What to produce:
Gather every line of the data below that contains the string "fisis", matching case exactly.

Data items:
■ ■ ■ ■ ■ ■ ■
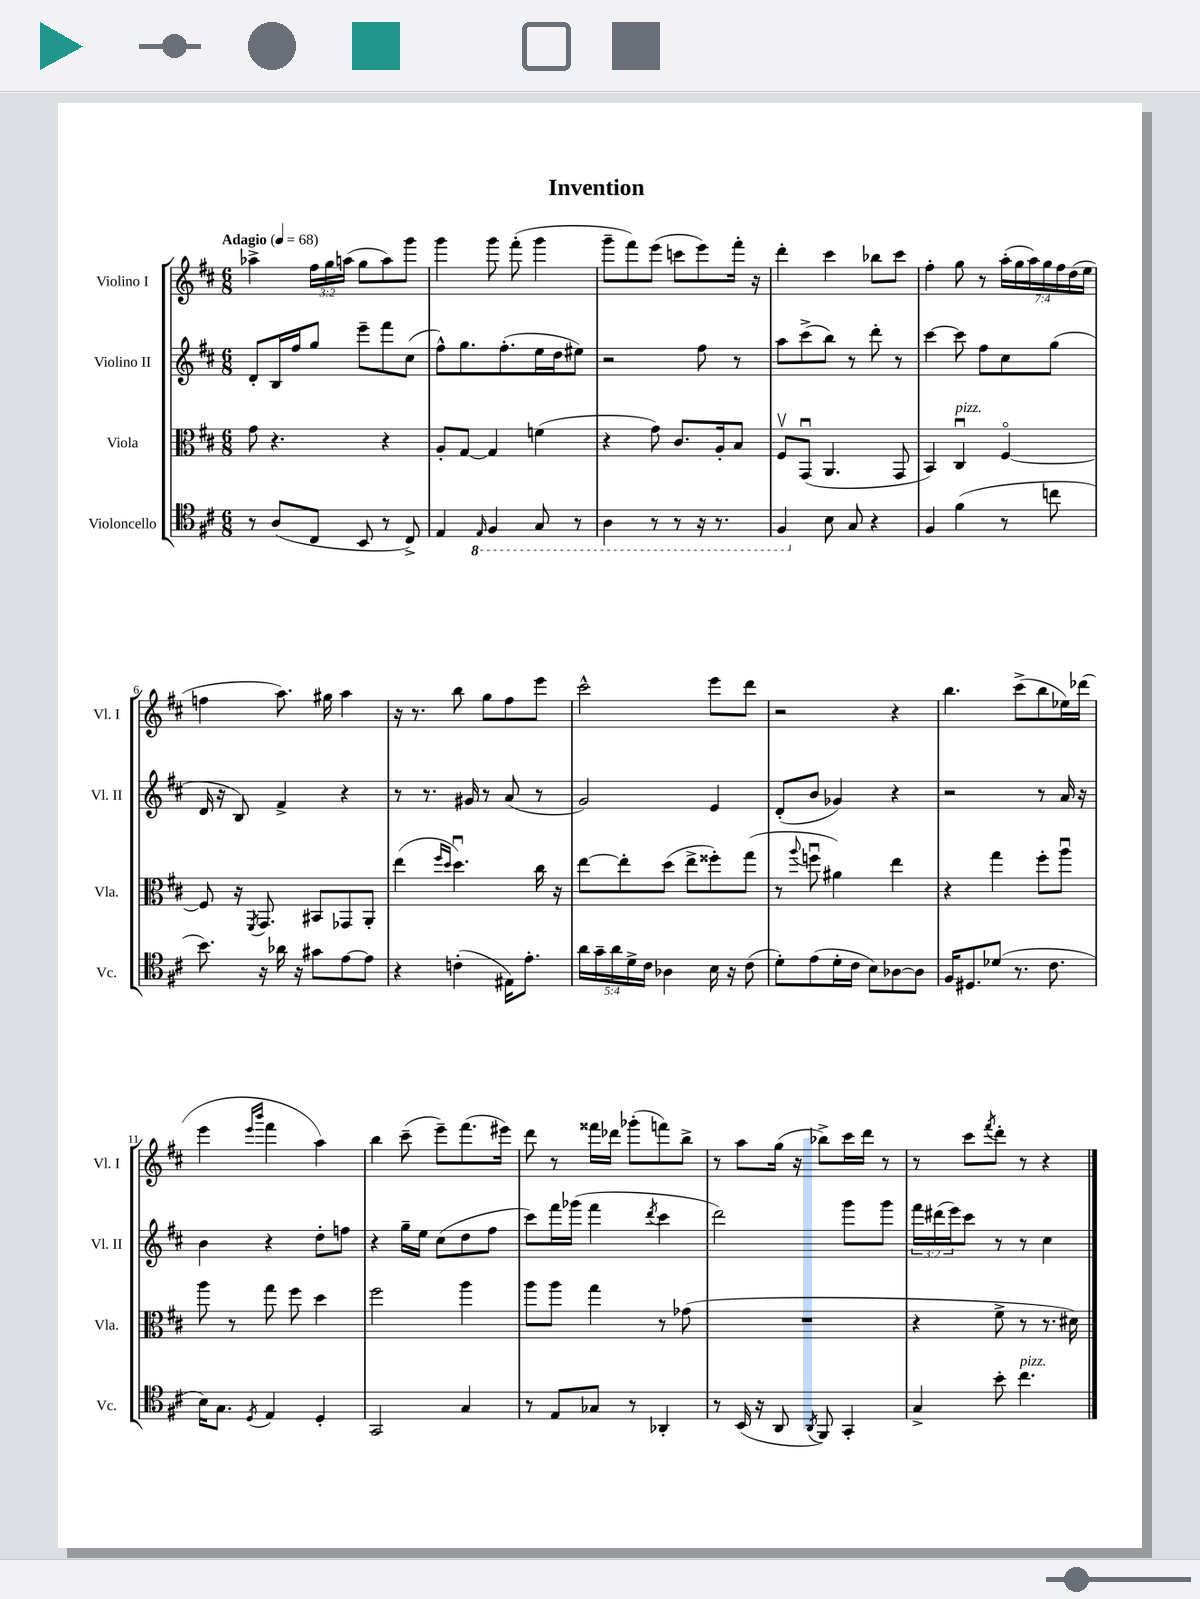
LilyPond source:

\header { title = "Invention" }
<<
\new StaffGroup <<
\new Staff = "s0" \with { instrumentName = "Violino I" shortInstrumentName = "Vl. I" } {
    \clef treble \key d \major \numericTimeSignature \time 6/8 \override Staff.TupletNumber.text = #tuplet-number::calc-fraction-text \tempo "Adagio" 4 = 68
    aes''4-> \tuplet 3/2 { fis''16 g''16 a''16( } g''8 a''8) g'''8 |
    g'''4 g'''8 fis'''8-.( g'''4 |
    g'''8-- fis'''8) e'''8( c'''8 e'''8) fis'''16-. r16 |
    d'''4-. cis'''4 bes''8 cis'''8 |
    fis''4-. g''8 r8 \tuplet 7/4 { a''16-.( g''16 a''16) g''16 fis''16 d''16( e''16 } |
    f''4 a''8.) gis''16 a''4 |
    r16 r8. b''8 g''8 fis''8 e'''8 |
    cis'''2-^ e'''8 d'''8 |
    r2 r4 |
    b''4. cis'''8->( b''8 ees''16) des'''16( |
    e'''4 \grace { e'''16 b'''16 } fis'''4 a''4) |
    b''4 cis'''8--( e'''8--) fis'''8.( eis'''16) |
    d'''8 r8 fisis'''16 des'''16 ges'''8-.( f'''8) b''8-> |
    r8 a''8 g''16( r16 bes''8->) cis'''16 d'''16 r8 |
    r8 cis'''8 \acciaccatura { fis'''8 } d'''8-. r8 r4 \bar "|." |
}
\new Staff = "s1" \with { instrumentName = "Violino II" shortInstrumentName = "Vl. II" } {
    \clef treble \key d \major \numericTimeSignature \time 6/8 \override Staff.TupletNumber.text = #tuplet-number::calc-fraction-text
    d'8-. b16 fis''16 g''8 e'''8-- fis'''8 cis''8( |
    fis''8-^) g''8. fis''8.-.( e''16 d''16 eis''8) |
    r2 fis''8 r8 |
    a''8 cis'''8->( b''8) r8 d'''8-. r8 |
    cis'''4~ cis'''8 fis''8 cis''8 g''8( |
    d'16 r16 b8) fis'4-> r4 |
    r8 r8. gis'16 r8 a'8( r8 |
    g'2) e'4 |
    d'8-.( b'8 ges'4) r4 |
    r2 r8 a'16 r16 |
    b'4 r4 d''8-. f''8 |
    r4 g''16-- e''16 cis''8( d''8 fis''8 |
    cis'''8) fis'''16 ges'''16( fis'''4 \acciaccatura { d'''8 } cis'''4 |
    d'''2) g'''8 g'''8 |
    \tuplet 3/2 { fis'''16 dis'''16( e'''16) } cis'''8 r8 r8 cis''4 \bar "|." |
}
\new Staff = "s2" \with { instrumentName = "Viola" shortInstrumentName = "Vla." } {
    \clef alto \key d \major \numericTimeSignature \time 6/8
    g'8 r4. r4 |
    a8-. g8~ g4 f'4( |
    r4 g'8) cis'8. a16-. b8 |
    fis8\upbow g,8\downbow( a,4. g,8 |
    b,4) cis4\downbow^\markup { \italic "pizz." } fis4~\flageolet |
    fis8 r16 \acciaccatura { fis,8 } g,8. bis,8 ges,8 a,8-. |
    e''4( \grace { fis''16 d''16 } d''4.\downbow) cis''16 r16 |
    e''8~ e''8-. d''8( e''8-> fisis''8-.) g''8( |
    r8 \appoggiatura { a''8 } f''8\downbow ais'4) e''4 |
    r4 g''4 fis''8-. a''8\downbow |
    a''8 r8 g''8 fis''8 d''4 |
    fis''2 a''4 |
    a''8 a''8 g''4 r8 ges'8( |
    R2. |
    r4 fis'8-> r8 r8. dis'16) \bar "|." |
}
\new Staff = "s3" \with { instrumentName = "Violoncello" shortInstrumentName = "Vc." } {
    \clef tenor \key d \major \numericTimeSignature \time 6/8 \override Staff.TupletNumber.text = #tuplet-number::calc-fraction-text
    r8 a8( cis8 b,8 r8 cis8->) |
    e4 \ottava #-1 \grace { e,16 } fis,4 g,8 r8 |
    a,4 r8 r8 r16 r8. |
    fis,4 \ottava #0 b8 g8 r4 |
    fis4 fis'4( r8 c''8 |
    b'8.) r16 aes'16 r16 gis'8 e'8~ e'8 |
    r4 c'4-.( eis16) e'8.-. |
    \tuplet 5/4 { a'16 g'16-- a'16 d'16-> cis'16 } aes4 b16 r16 cis'8( |
    d'8-.) e'8( d'16-. cis'16 b8) aes8~ aes8 |
    fis16 dis8. des'8( r8. cis'8. |
    b16) g8. \acciaccatura { d8 } e4 d4-. |
    g,2 g4 |
    r8 e8 ges8 r8 aes,4-. |
    r8 b,16( r16 a,8 \acciaccatura { a,8 } fis,8) g,4-. |
    g4-> b'8-. cis''4.^\markup { \italic "pizz." } \bar "|." |
}
>>
>>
■ ■ ■ ■ ■ ■ ■
Response to this exercise:
    d'''8 r8 fisis'''16 des'''16 ges'''8-.( f'''8) b''8-> |
    e''8~ e''8-. d''8( e''8-> fisis''8-.) g''8( |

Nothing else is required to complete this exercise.